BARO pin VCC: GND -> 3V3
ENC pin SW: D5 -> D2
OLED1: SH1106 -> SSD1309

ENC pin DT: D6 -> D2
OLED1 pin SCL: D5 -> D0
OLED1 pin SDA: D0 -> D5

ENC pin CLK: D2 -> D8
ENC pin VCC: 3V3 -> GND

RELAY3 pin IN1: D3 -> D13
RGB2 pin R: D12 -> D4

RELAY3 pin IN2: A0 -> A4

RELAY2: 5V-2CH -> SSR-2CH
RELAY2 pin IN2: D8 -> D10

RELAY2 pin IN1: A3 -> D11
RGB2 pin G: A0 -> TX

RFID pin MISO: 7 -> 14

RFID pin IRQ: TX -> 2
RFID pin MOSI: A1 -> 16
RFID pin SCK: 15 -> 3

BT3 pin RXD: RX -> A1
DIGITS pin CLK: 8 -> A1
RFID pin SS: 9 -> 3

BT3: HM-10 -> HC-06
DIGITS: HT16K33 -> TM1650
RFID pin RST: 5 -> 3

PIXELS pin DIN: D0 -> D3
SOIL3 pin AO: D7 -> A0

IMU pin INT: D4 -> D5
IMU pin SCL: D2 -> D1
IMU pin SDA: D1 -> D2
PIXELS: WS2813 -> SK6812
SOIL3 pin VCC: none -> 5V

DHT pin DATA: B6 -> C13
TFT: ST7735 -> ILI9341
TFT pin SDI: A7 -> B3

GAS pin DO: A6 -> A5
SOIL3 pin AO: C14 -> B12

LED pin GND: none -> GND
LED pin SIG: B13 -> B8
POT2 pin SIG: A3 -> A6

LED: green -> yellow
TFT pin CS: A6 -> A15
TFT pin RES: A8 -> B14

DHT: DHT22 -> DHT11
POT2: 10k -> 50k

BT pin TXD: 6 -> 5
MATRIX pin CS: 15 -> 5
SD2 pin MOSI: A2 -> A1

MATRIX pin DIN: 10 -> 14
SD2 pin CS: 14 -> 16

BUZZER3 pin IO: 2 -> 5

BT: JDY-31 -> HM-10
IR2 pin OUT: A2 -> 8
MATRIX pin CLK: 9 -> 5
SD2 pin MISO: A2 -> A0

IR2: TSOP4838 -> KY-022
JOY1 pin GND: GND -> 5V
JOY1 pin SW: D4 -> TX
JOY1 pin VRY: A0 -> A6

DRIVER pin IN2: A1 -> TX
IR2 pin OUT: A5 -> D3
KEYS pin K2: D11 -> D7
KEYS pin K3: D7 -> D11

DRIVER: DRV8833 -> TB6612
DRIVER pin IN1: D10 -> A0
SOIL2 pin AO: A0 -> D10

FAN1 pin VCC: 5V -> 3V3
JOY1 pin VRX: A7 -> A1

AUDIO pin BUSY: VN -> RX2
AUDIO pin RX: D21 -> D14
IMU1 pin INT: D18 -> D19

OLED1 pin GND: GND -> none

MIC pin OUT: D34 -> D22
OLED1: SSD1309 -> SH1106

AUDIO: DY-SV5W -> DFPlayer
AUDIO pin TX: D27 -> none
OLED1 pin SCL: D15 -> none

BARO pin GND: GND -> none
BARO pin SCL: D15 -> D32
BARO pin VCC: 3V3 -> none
···
### Work task
Transcribe each entry word for word.

### Task output
BARO pin VCC: GND -> 3V3
ENC pin SW: D5 -> D2
OLED1: SH1106 -> SSD1309

ENC pin DT: D6 -> D2
OLED1 pin SCL: D5 -> D0
OLED1 pin SDA: D0 -> D5

ENC pin CLK: D2 -> D8
ENC pin VCC: 3V3 -> GND

RELAY3 pin IN1: D3 -> D13
RGB2 pin R: D12 -> D4

RELAY3 pin IN2: A0 -> A4

RELAY2: 5V-2CH -> SSR-2CH
RELAY2 pin IN2: D8 -> D10

RELAY2 pin IN1: A3 -> D11
RGB2 pin G: A0 -> TX

RFID pin MISO: 7 -> 14

RFID pin IRQ: TX -> 2
RFID pin MOSI: A1 -> 16
RFID pin SCK: 15 -> 3

BT3 pin RXD: RX -> A1
DIGITS pin CLK: 8 -> A1
RFID pin SS: 9 -> 3

BT3: HM-10 -> HC-06
DIGITS: HT16K33 -> TM1650
RFID pin RST: 5 -> 3

PIXELS pin DIN: D0 -> D3
SOIL3 pin AO: D7 -> A0

IMU pin INT: D4 -> D5
IMU pin SCL: D2 -> D1
IMU pin SDA: D1 -> D2
PIXELS: WS2813 -> SK6812
SOIL3 pin VCC: none -> 5V

DHT pin DATA: B6 -> C13
TFT: ST7735 -> ILI9341
TFT pin SDI: A7 -> B3

GAS pin DO: A6 -> A5
SOIL3 pin AO: C14 -> B12

LED pin GND: none -> GND
LED pin SIG: B13 -> B8
POT2 pin SIG: A3 -> A6

LED: green -> yellow
TFT pin CS: A6 -> A15
TFT pin RES: A8 -> B14

DHT: DHT22 -> DHT11
POT2: 10k -> 50k

BT pin TXD: 6 -> 5
MATRIX pin CS: 15 -> 5
SD2 pin MOSI: A2 -> A1

MATRIX pin DIN: 10 -> 14
SD2 pin CS: 14 -> 16

BUZZER3 pin IO: 2 -> 5

BT: JDY-31 -> HM-10
IR2 pin OUT: A2 -> 8
MATRIX pin CLK: 9 -> 5
SD2 pin MISO: A2 -> A0

IR2: TSOP4838 -> KY-022
JOY1 pin GND: GND -> 5V
JOY1 pin SW: D4 -> TX
JOY1 pin VRY: A0 -> A6

DRIVER pin IN2: A1 -> TX
IR2 pin OUT: A5 -> D3
KEYS pin K2: D11 -> D7
KEYS pin K3: D7 -> D11

DRIVER: DRV8833 -> TB6612
DRIVER pin IN1: D10 -> A0
SOIL2 pin AO: A0 -> D10

FAN1 pin VCC: 5V -> 3V3
JOY1 pin VRX: A7 -> A1

AUDIO pin BUSY: VN -> RX2
AUDIO pin RX: D21 -> D14
IMU1 pin INT: D18 -> D19

OLED1 pin GND: GND -> none

MIC pin OUT: D34 -> D22
OLED1: SSD1309 -> SH1106

AUDIO: DY-SV5W -> DFPlayer
AUDIO pin TX: D27 -> none
OLED1 pin SCL: D15 -> none

BARO pin GND: GND -> none
BARO pin SCL: D15 -> D32
BARO pin VCC: 3V3 -> none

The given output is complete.